═════ RECORDS ═════
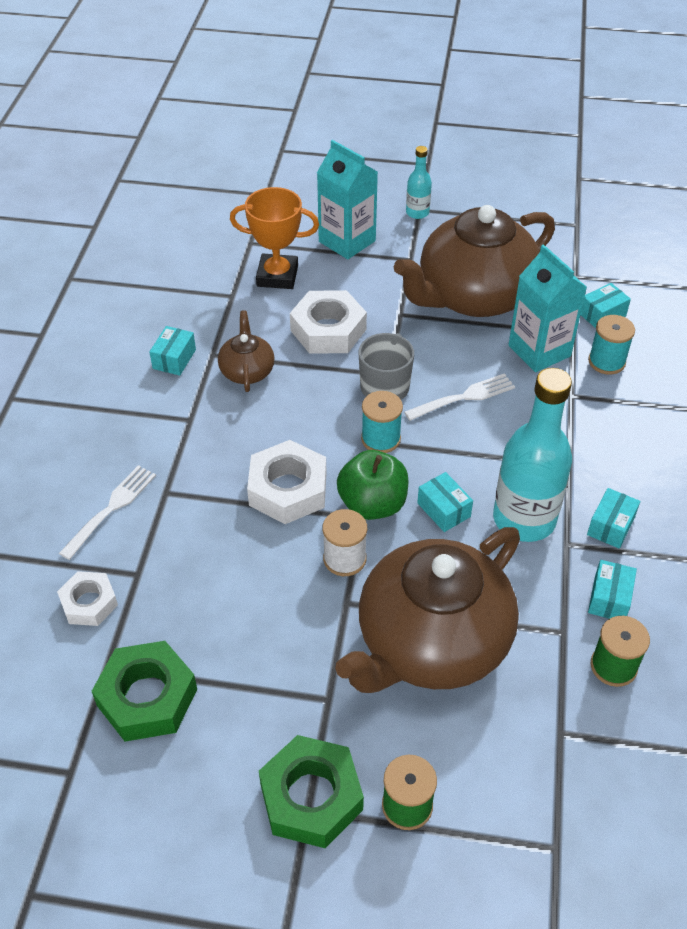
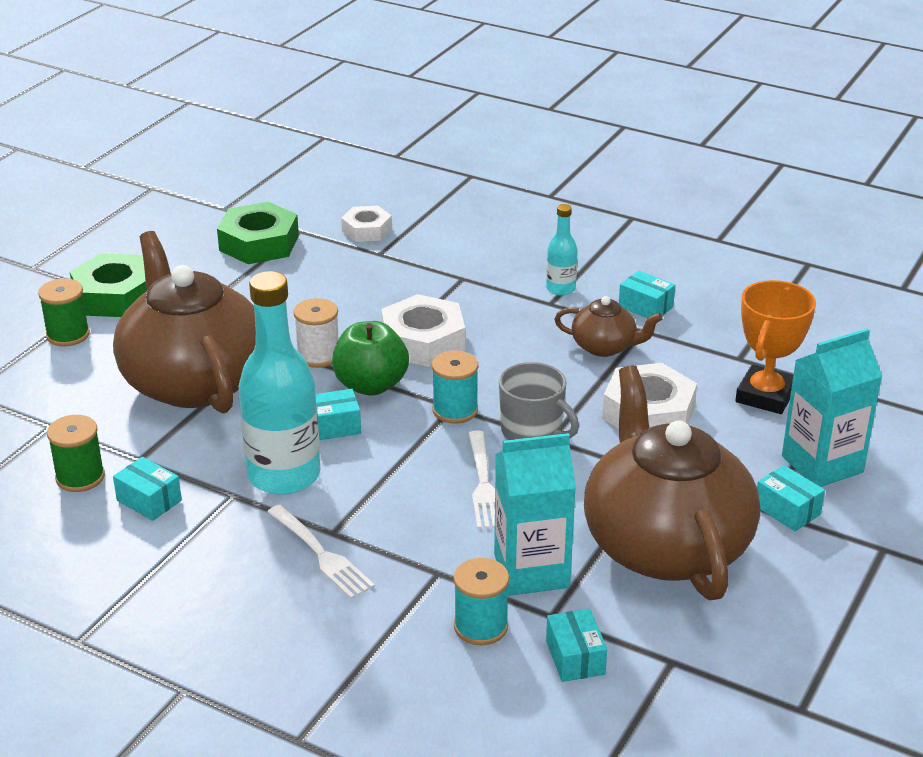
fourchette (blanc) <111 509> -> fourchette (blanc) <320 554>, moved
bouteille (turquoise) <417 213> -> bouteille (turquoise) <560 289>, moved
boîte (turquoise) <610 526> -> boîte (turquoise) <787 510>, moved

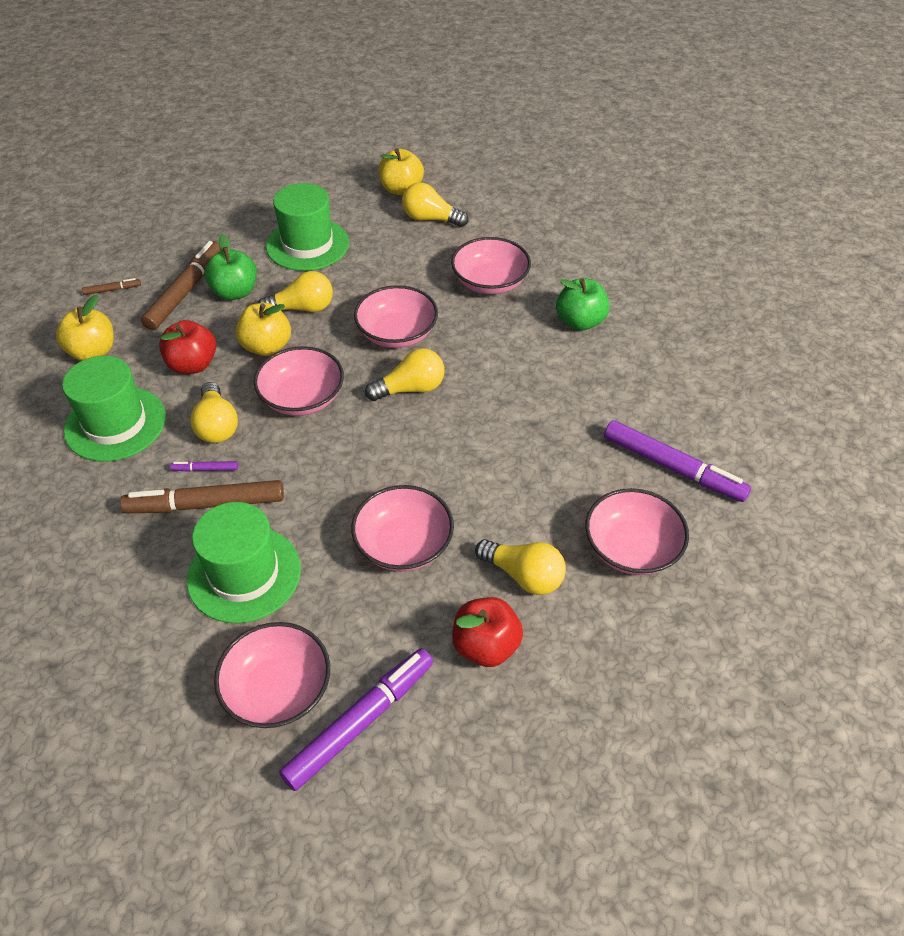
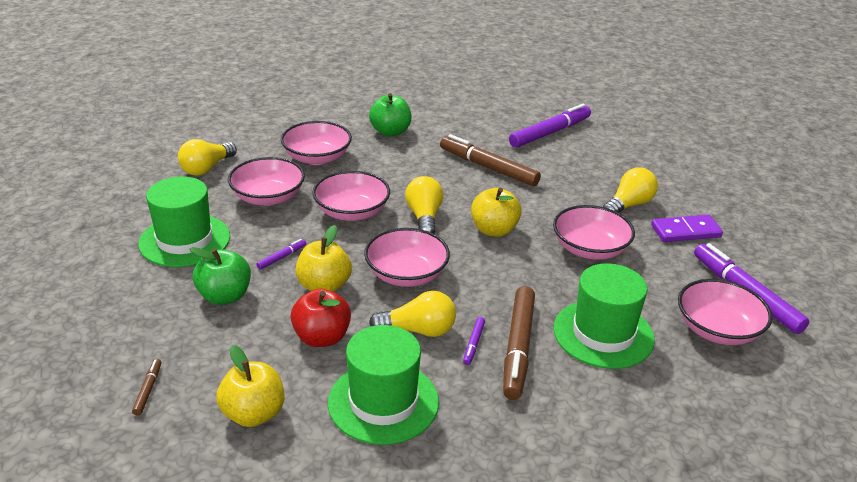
feutre (marron) <186 291> -> feutre (marron) <488 167>, moved
pomme (jaune) <401 189> -> pomme (jaune) <494 230>, moved
bol (rose) <631 548> -> bol (rose) <268 197>, moved
ampoule (jaune) <302 308> -> feutre (violet) <282 257>
pomme (rouge) <485 646> -> domino (violet) <685 231>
═════
An exact repeat of the lines from the one containing "ampoule (jaune) <302" through the final line of the entries is the whole answer.

ANSWER FOR THIS EXERCISE ->
ampoule (jaune) <302 308> -> feutre (violet) <282 257>
pomme (rouge) <485 646> -> domino (violet) <685 231>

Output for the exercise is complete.